Your answer must be an exact copy of the records below, minus the pictures.

_ _ _ _

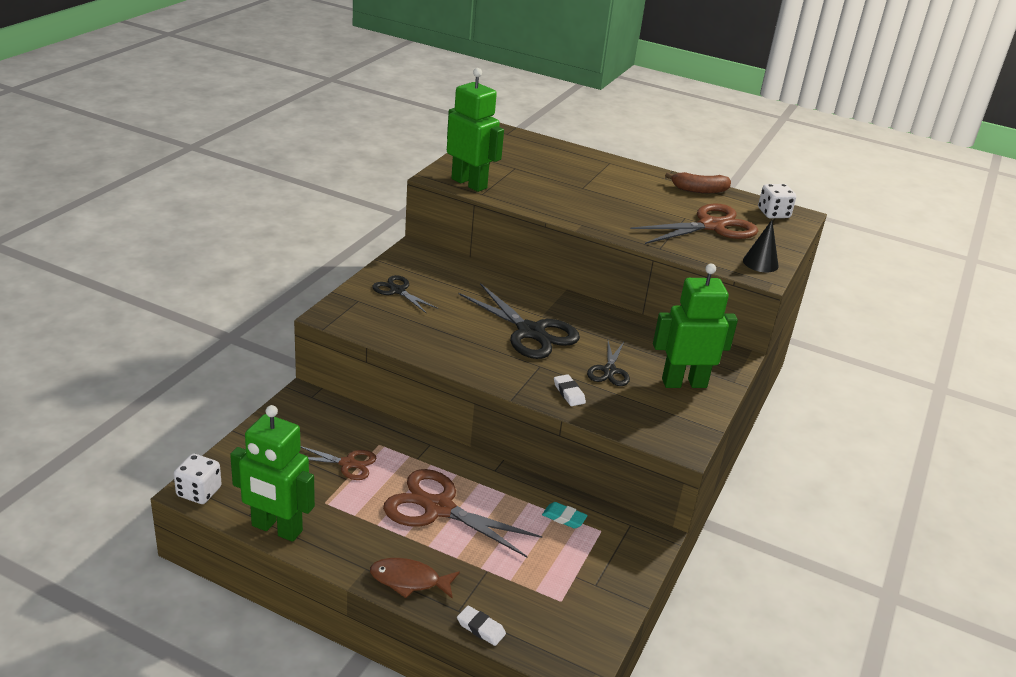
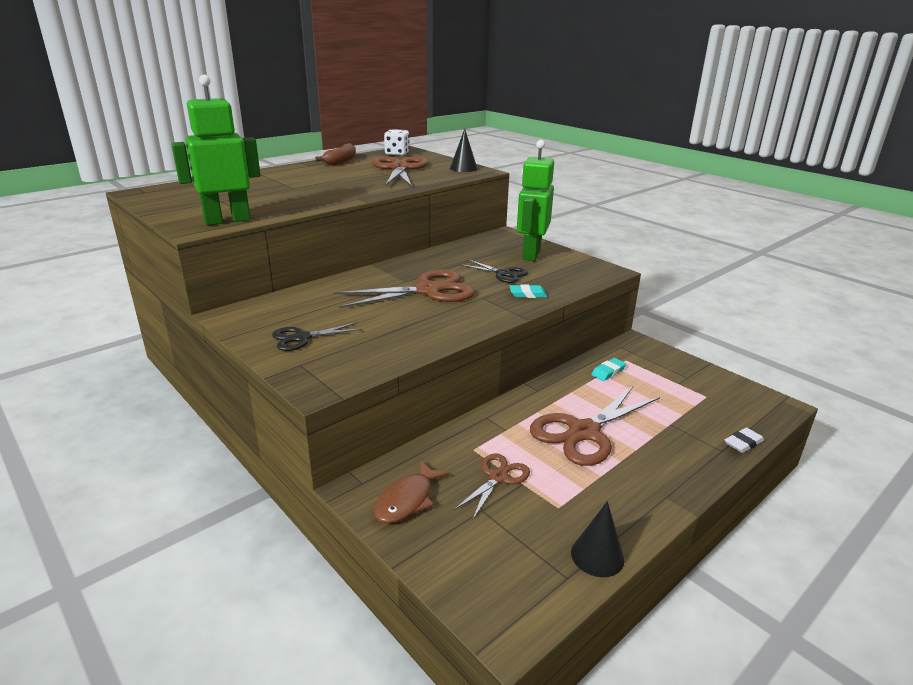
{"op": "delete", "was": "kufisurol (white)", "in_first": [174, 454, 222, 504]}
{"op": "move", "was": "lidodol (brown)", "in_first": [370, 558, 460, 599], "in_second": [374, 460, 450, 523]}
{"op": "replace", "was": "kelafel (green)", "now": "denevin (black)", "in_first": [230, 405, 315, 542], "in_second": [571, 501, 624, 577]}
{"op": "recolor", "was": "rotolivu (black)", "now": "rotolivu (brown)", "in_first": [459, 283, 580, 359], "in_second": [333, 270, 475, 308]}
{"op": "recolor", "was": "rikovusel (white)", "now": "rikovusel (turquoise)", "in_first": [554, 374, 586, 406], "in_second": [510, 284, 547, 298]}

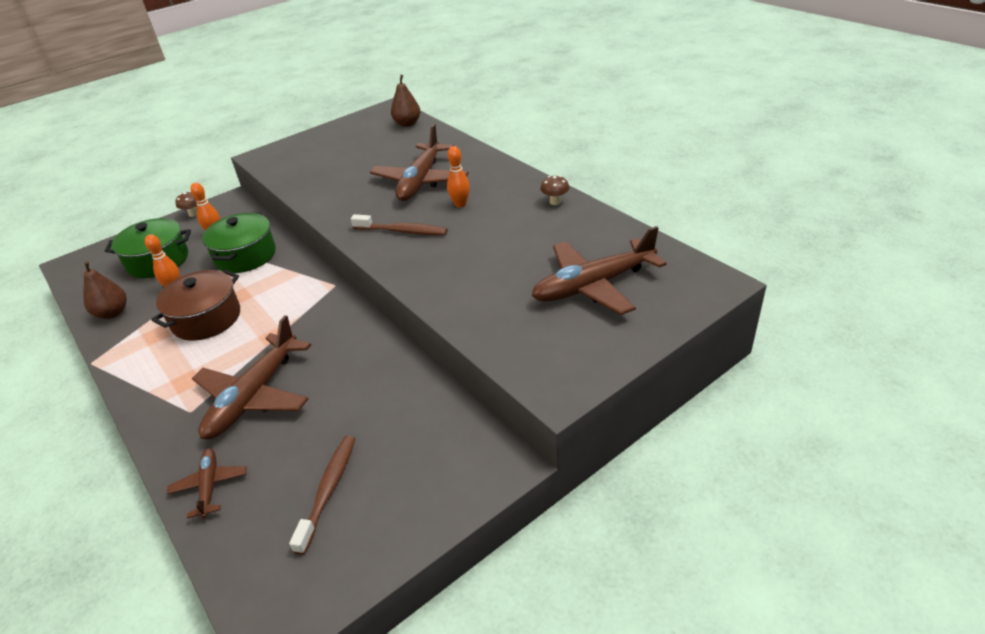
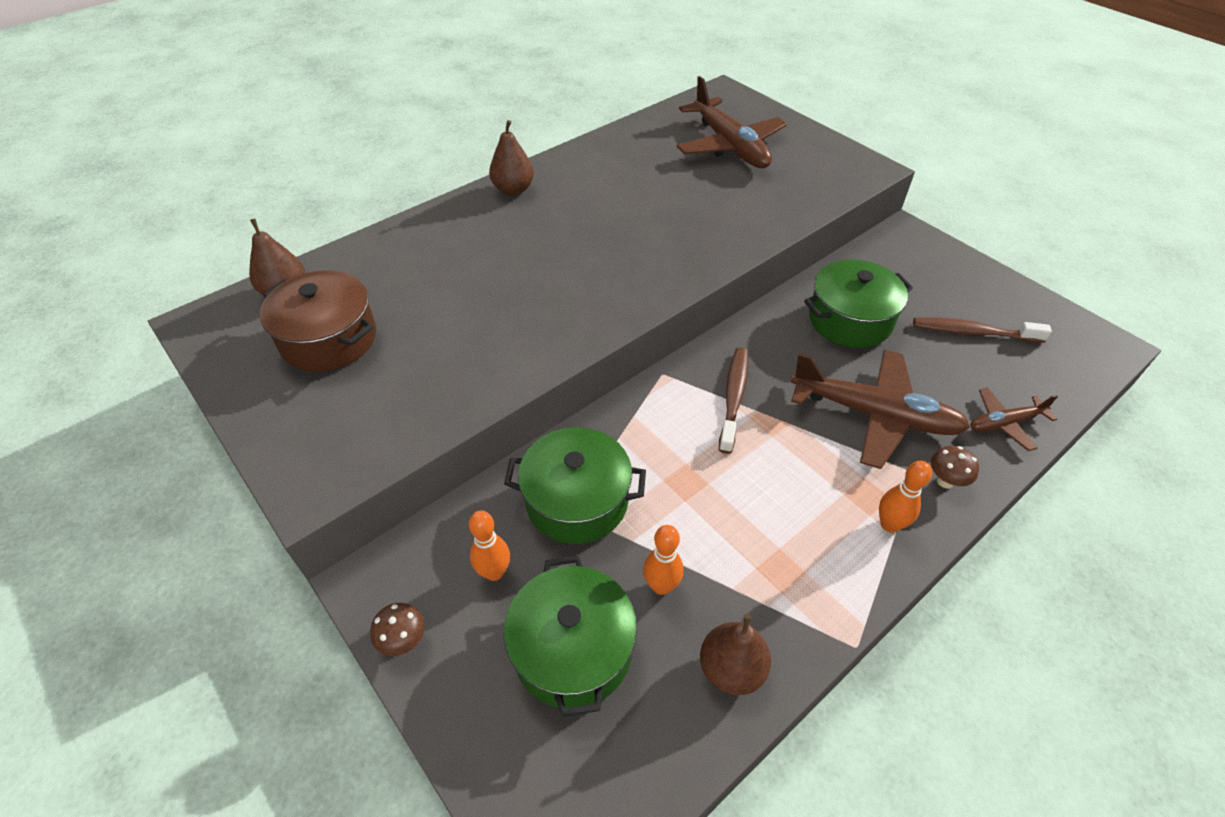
{"op": "delete", "was": "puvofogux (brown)", "in_first": [370, 124, 469, 201]}
{"op": "insert", "now": "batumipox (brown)", "in_second": [489, 120, 534, 195]}
{"op": "insert", "now": "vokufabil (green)", "in_second": [804, 260, 913, 348]}
{"op": "move", "was": "vokufabil (brown)", "in_first": [151, 270, 240, 341], "in_second": [260, 270, 376, 372]}
{"op": "move", "was": "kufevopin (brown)", "in_first": [351, 214, 448, 235], "in_second": [719, 347, 748, 454]}
{"op": "move", "was": "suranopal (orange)", "in_first": [447, 146, 470, 207], "in_second": [879, 461, 932, 533]}
{"op": "move", "was": "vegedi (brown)", "in_first": [540, 175, 569, 205], "in_second": [931, 446, 979, 489]}

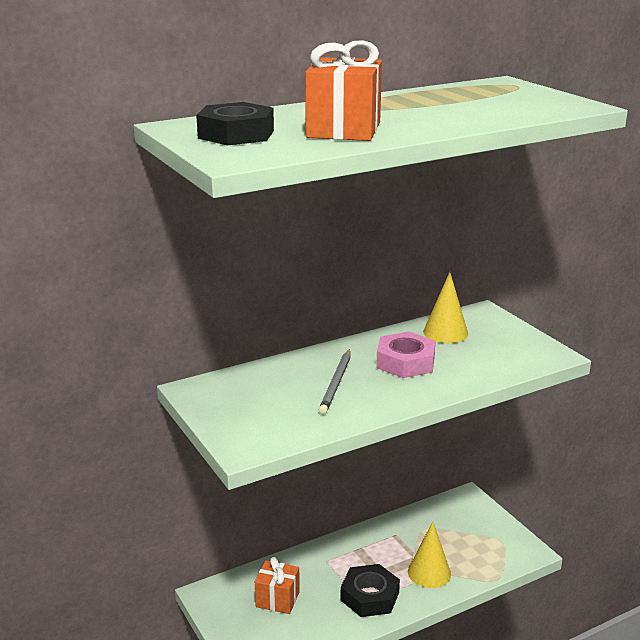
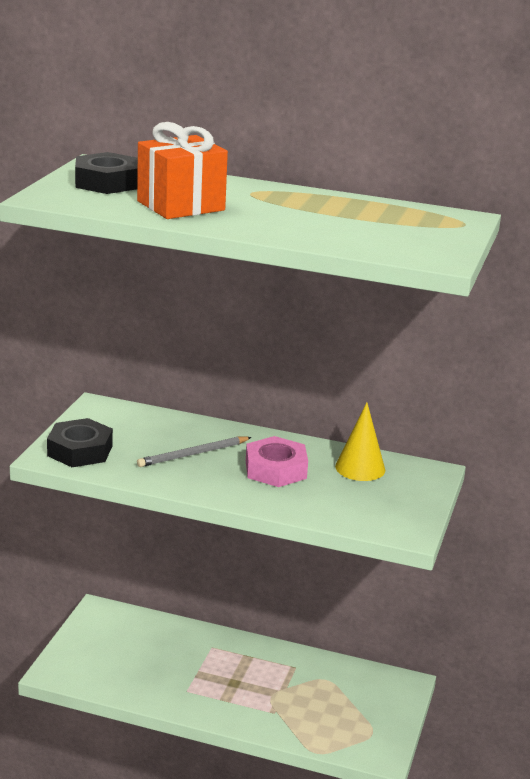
{"op": "delete", "was": "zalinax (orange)", "in_first": [255, 557, 300, 614]}
{"op": "delete", "was": "denevin (yellow)", "in_first": [408, 522, 451, 588]}
{"op": "move", "was": "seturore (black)", "in_first": [340, 564, 400, 617], "in_second": [47, 418, 113, 467]}

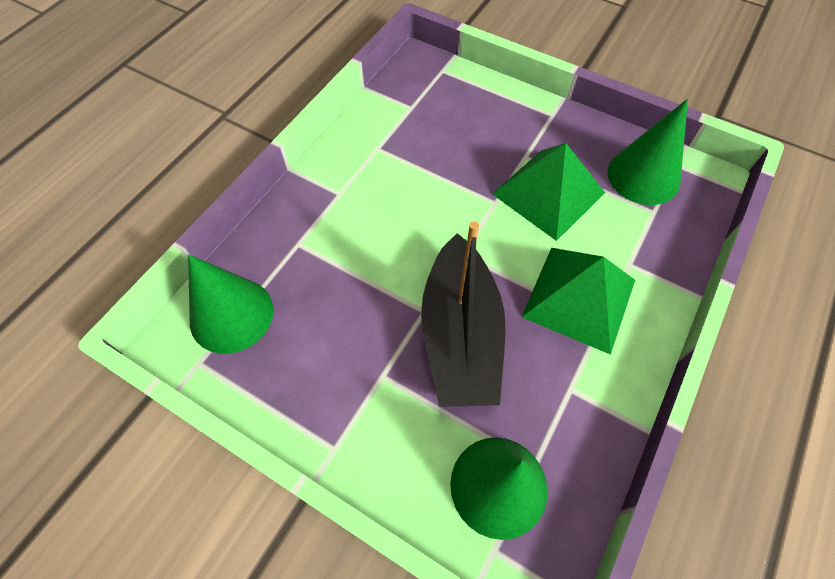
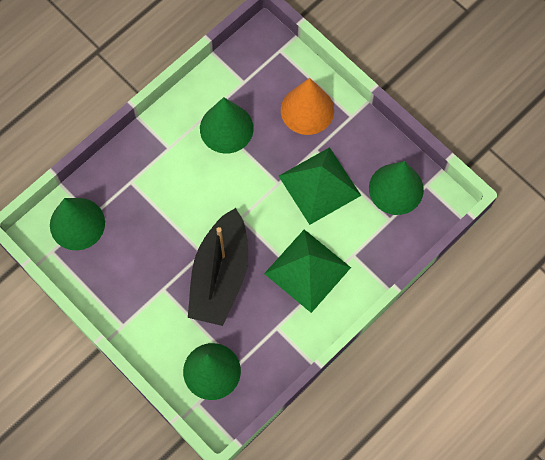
{"op": "insert", "now": "denevin (green)", "in_second": [200, 97, 254, 154]}
{"op": "insert", "now": "denevin (orange)", "in_second": [281, 78, 334, 135]}

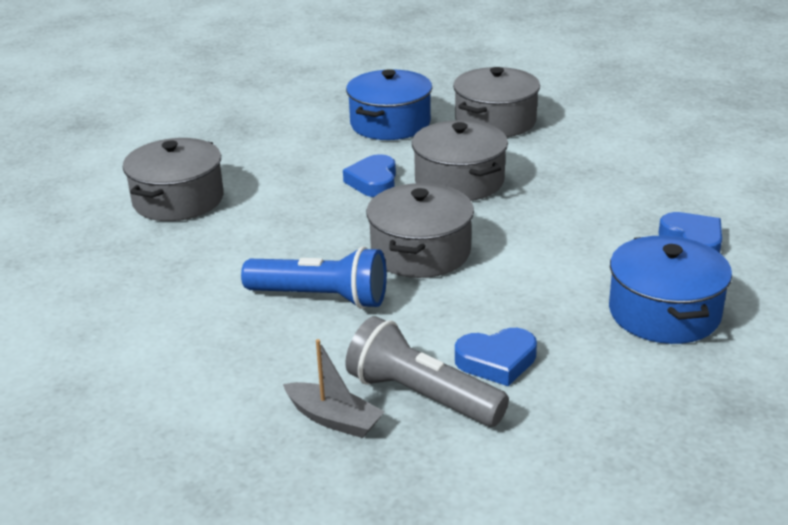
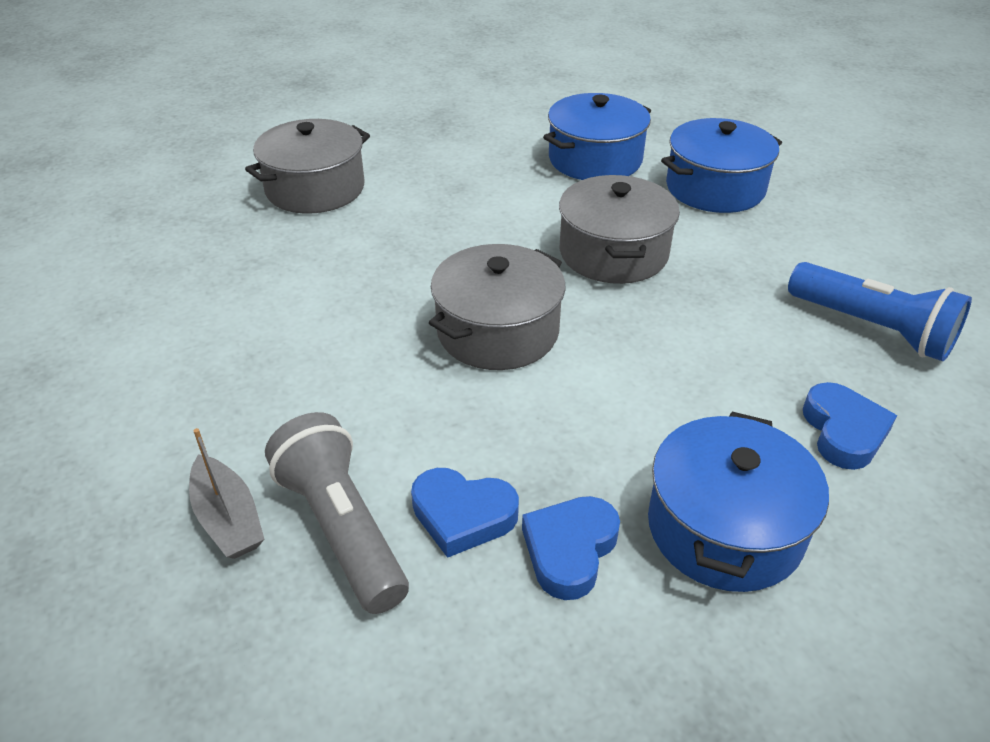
{"op": "move", "was": "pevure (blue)", "in_first": [241, 247, 387, 309], "in_second": [788, 262, 972, 361]}
{"op": "move", "was": "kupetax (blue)", "in_first": [343, 154, 396, 197], "in_second": [522, 496, 620, 600]}
{"op": "recolor", "was": "vokufabil (grey)", "now": "vokufabil (blue)", "in_first": [453, 67, 540, 137], "in_second": [661, 118, 782, 213]}

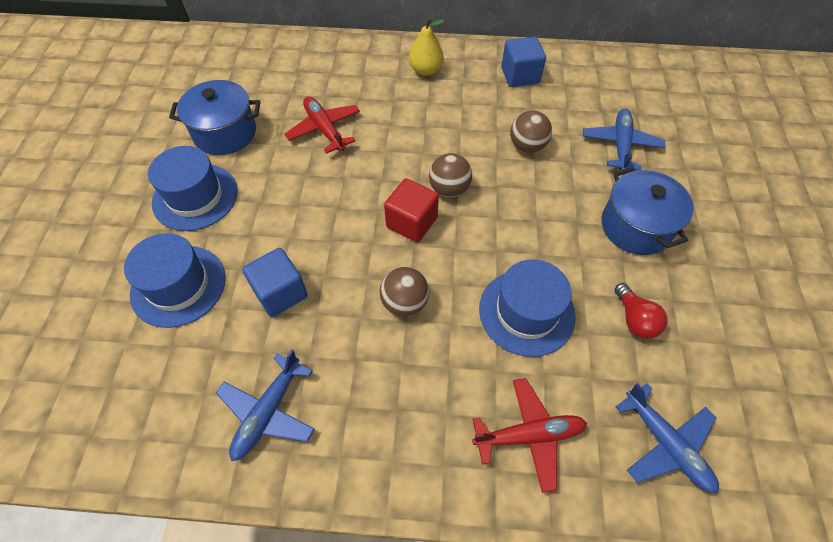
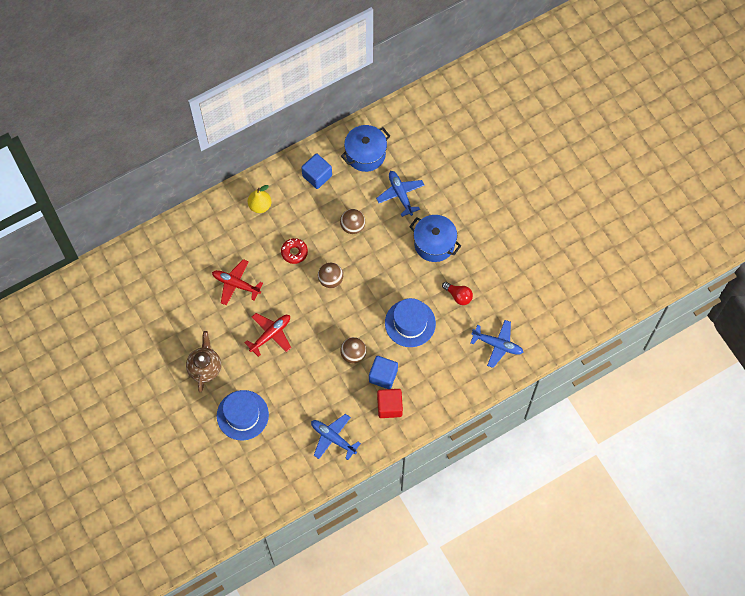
{"op": "insert", "now": "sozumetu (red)", "in_second": [281, 238, 308, 264]}
{"op": "move", "was": "vokufabil (blue)", "in_first": [169, 80, 260, 155], "in_second": [341, 125, 390, 172]}
{"op": "move", "was": "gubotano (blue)", "in_first": [242, 248, 308, 317], "in_second": [369, 356, 398, 389]}
{"op": "move", "was": "gubotano (red)", "in_first": [384, 178, 439, 242], "in_second": [377, 389, 403, 418]}
{"op": "move", "was": "puvofogux (red)", "in_first": [472, 378, 587, 493], "in_second": [244, 313, 291, 357]}
{"op": "replace", "was": "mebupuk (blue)", "now": "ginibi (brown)", "in_first": [148, 146, 238, 231], "in_second": [186, 331, 221, 392]}
{"op": "rotate", "was": "puvofogux (blue)", "in_first": [216, 349, 315, 461], "in_second": [311, 414, 361, 460], "clockwise": 135}

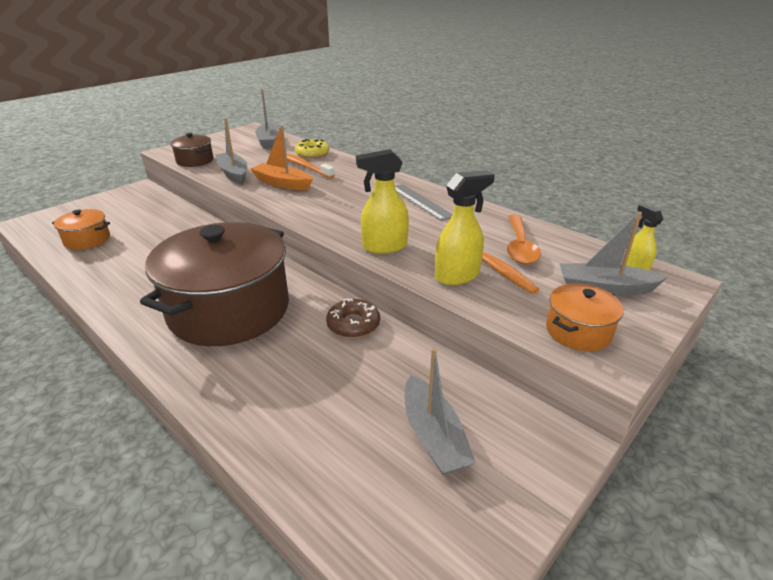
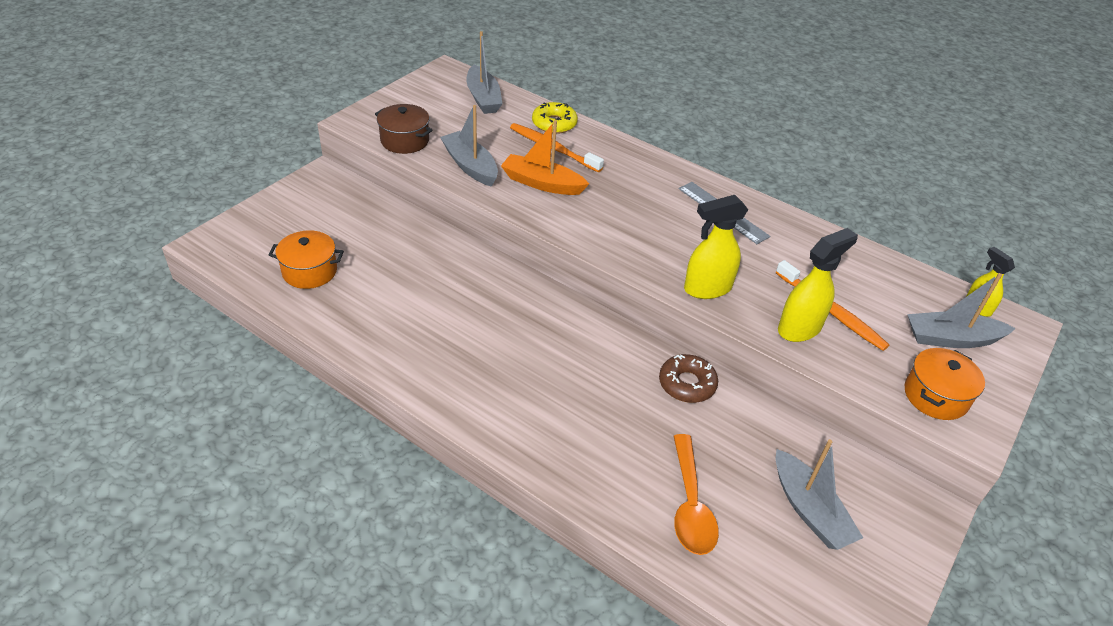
{"op": "delete", "was": "vokufabil (brown)", "in_first": [140, 222, 289, 346]}
{"op": "move", "was": "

_ _ _ _

Solution for this task:
{"op": "delete", "was": "kufisurol (white)", "in_first": [174, 454, 222, 504]}
{"op": "move", "was": "lidodol (brown)", "in_first": [370, 558, 460, 599], "in_second": [374, 460, 450, 523]}
{"op": "replace", "was": "kelafel (green)", "now": "denevin (black)", "in_first": [230, 405, 315, 542], "in_second": [571, 501, 624, 577]}
{"op": "recolor", "was": "rotolivu (black)", "now": "rotolivu (brown)", "in_first": [459, 283, 580, 359], "in_second": [333, 270, 475, 308]}
{"op": "recolor", "was": "rikovusel (white)", "now": "rikovusel (turquoise)", "in_first": [554, 374, 586, 406], "in_second": [510, 284, 547, 298]}

{"op": "delete", "was": "puvofogux (brown)", "in_first": [370, 124, 469, 201]}
{"op": "insert", "now": "batumipox (brown)", "in_second": [489, 120, 534, 195]}
{"op": "insert", "now": "vokufabil (green)", "in_second": [804, 260, 913, 348]}
{"op": "move", "was": "vokufabil (brown)", "in_first": [151, 270, 240, 341], "in_second": [260, 270, 376, 372]}
{"op": "move", "was": "kufevopin (brown)", "in_first": [351, 214, 448, 235], "in_second": [719, 347, 748, 454]}
{"op": "move", "was": "suranopal (orange)", "in_first": [447, 146, 470, 207], "in_second": [879, 461, 932, 533]}
{"op": "move", "was": "vegedi (brown)", "in_first": [540, 175, 569, 205], "in_second": [931, 446, 979, 489]}

{"op": "delete", "was": "zalinax (orange)", "in_first": [255, 557, 300, 614]}
{"op": "delete", "was": "denevin (yellow)", "in_first": [408, 522, 451, 588]}
{"op": "move", "was": "seturore (black)", "in_first": [340, 564, 400, 617], "in_second": [47, 418, 113, 467]}

{"op": "insert", "now": "denevin (green)", "in_second": [200, 97, 254, 154]}
{"op": "insert", "now": "denevin (orange)", "in_second": [281, 78, 334, 135]}

{"op": "move", "was": "pevure (blue)", "in_first": [241, 247, 387, 309], "in_second": [788, 262, 972, 361]}
{"op": "move", "was": "kupetax (blue)", "in_first": [343, 154, 396, 197], "in_second": [522, 496, 620, 600]}
{"op": "recolor", "was": "vokufabil (grey)", "now": "vokufabil (blue)", "in_first": [453, 67, 540, 137], "in_second": [661, 118, 782, 213]}

{"op": "insert", "now": "sozumetu (red)", "in_second": [281, 238, 308, 264]}
{"op": "move", "was": "vokufabil (blue)", "in_first": [169, 80, 260, 155], "in_second": [341, 125, 390, 172]}
{"op": "move", "was": "gubotano (blue)", "in_first": [242, 248, 308, 317], "in_second": [369, 356, 398, 389]}
{"op": "move", "was": "gubotano (red)", "in_first": [384, 178, 439, 242], "in_second": [377, 389, 403, 418]}
{"op": "move", "was": "puvofogux (red)", "in_first": [472, 378, 587, 493], "in_second": [244, 313, 291, 357]}
{"op": "replace", "was": "mebupuk (blue)", "now": "ginibi (brown)", "in_first": [148, 146, 238, 231], "in_second": [186, 331, 221, 392]}
{"op": "rotate", "was": "puvofogux (blue)", "in_first": [216, 349, 315, 461], "in_second": [311, 414, 361, 460], "clockwise": 135}

{"op": "delete", "was": "vokufabil (brown)", "in_first": [140, 222, 289, 346]}
{"op": "move", "was": "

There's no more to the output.